→ **Exercise requirements**:
A complete answer lists every line of the material where the string "board" occurs.

→ **Records provided**:
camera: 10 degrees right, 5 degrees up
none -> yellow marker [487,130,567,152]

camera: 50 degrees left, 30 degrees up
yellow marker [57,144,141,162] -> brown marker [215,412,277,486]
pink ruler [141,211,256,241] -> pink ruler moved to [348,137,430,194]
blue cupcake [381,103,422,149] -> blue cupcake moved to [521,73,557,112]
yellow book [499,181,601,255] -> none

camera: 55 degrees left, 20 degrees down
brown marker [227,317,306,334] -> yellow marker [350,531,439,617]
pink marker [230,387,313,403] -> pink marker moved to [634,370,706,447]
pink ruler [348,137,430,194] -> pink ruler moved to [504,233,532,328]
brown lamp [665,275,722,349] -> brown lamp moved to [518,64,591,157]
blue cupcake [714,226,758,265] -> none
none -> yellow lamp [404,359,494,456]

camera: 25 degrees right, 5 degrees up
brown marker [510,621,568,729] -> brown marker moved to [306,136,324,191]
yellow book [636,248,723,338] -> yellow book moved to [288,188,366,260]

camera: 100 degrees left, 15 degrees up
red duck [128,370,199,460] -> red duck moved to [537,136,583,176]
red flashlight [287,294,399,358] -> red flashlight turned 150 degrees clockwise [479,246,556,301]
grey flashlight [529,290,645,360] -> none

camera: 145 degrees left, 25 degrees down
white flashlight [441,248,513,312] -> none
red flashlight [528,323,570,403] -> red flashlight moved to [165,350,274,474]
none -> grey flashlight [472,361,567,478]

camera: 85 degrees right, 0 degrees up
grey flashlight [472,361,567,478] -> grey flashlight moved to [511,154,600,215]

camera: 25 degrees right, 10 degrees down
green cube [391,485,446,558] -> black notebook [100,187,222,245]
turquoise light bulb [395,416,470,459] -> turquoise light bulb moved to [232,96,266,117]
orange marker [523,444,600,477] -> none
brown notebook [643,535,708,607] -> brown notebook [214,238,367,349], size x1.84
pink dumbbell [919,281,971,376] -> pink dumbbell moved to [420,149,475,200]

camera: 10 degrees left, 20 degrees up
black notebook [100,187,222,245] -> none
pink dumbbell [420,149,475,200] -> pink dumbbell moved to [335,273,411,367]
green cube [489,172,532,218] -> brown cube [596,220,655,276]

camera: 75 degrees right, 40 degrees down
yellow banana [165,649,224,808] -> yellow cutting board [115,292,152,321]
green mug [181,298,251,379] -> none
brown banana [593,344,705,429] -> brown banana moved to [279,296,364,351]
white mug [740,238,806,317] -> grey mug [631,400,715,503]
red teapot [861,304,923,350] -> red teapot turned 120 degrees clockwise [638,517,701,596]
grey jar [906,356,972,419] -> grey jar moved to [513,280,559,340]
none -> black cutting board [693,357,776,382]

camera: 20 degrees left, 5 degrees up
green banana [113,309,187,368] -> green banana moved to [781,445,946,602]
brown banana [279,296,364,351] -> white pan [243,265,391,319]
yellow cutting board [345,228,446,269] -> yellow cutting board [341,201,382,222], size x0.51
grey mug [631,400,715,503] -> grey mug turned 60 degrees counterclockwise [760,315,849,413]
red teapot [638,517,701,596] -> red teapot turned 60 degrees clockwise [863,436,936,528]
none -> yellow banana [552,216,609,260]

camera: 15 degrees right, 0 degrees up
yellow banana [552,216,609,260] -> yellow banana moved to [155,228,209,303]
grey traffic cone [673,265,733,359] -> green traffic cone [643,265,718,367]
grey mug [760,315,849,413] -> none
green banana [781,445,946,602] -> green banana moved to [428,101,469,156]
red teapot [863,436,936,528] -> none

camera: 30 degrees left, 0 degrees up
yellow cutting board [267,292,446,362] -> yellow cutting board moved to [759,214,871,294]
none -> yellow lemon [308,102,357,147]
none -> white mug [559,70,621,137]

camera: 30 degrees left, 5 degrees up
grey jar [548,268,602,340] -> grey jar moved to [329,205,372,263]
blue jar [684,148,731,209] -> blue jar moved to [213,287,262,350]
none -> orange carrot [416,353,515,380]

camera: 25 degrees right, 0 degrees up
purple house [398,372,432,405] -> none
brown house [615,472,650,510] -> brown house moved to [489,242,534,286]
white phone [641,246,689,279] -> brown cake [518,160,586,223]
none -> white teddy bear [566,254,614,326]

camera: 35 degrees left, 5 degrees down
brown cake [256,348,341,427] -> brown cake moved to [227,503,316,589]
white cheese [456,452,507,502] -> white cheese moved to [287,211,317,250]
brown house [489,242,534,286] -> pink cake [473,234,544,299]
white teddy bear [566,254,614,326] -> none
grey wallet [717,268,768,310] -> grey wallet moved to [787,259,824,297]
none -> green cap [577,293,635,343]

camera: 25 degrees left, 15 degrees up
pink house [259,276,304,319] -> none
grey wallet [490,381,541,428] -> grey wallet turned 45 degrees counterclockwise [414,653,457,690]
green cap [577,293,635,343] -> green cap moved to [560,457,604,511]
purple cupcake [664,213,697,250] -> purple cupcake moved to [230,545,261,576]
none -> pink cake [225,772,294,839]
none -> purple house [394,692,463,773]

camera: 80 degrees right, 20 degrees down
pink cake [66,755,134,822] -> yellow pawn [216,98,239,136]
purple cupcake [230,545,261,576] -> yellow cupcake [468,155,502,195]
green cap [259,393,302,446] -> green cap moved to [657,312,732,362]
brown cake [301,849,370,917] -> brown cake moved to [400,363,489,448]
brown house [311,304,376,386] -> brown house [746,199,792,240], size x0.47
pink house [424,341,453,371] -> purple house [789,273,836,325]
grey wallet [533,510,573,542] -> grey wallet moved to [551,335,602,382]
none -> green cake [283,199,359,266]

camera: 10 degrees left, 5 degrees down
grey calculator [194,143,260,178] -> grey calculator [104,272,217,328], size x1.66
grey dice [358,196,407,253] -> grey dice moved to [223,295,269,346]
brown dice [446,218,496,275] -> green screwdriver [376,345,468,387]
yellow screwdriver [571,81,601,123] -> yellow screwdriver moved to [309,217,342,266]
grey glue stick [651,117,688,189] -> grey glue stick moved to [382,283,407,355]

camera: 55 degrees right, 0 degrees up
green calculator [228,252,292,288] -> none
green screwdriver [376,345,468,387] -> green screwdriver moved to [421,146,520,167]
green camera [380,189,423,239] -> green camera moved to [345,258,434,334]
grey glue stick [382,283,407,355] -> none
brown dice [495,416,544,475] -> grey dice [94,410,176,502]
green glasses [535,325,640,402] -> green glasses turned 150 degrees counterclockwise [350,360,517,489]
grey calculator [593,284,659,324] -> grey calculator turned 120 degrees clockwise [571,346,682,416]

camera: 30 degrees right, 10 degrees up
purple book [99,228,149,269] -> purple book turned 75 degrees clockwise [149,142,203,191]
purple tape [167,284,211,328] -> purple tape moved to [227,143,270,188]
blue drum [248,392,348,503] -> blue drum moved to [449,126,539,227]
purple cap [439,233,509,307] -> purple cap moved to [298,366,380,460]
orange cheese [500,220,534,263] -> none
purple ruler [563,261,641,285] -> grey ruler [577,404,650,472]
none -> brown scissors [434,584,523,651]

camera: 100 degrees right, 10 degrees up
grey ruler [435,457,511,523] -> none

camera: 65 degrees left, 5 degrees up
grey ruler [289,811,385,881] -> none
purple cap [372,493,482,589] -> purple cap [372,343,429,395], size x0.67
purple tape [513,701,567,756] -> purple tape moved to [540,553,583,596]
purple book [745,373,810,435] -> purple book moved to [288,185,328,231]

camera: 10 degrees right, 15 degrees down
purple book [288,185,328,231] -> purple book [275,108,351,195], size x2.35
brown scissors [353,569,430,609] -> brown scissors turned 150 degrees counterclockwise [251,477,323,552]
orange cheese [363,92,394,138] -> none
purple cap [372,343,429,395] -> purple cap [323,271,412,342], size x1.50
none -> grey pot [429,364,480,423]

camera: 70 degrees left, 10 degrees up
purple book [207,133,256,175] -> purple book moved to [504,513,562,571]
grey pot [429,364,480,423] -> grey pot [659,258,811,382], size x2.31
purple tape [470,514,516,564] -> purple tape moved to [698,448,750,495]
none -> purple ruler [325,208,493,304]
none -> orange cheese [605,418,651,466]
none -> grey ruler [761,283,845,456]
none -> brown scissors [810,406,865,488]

→ **Response to the task**:
yellow banana [165,649,224,808] -> yellow cutting board [115,292,152,321]
none -> black cutting board [693,357,776,382]
yellow cutting board [345,228,446,269] -> yellow cutting board [341,201,382,222], size x0.51
yellow cutting board [267,292,446,362] -> yellow cutting board moved to [759,214,871,294]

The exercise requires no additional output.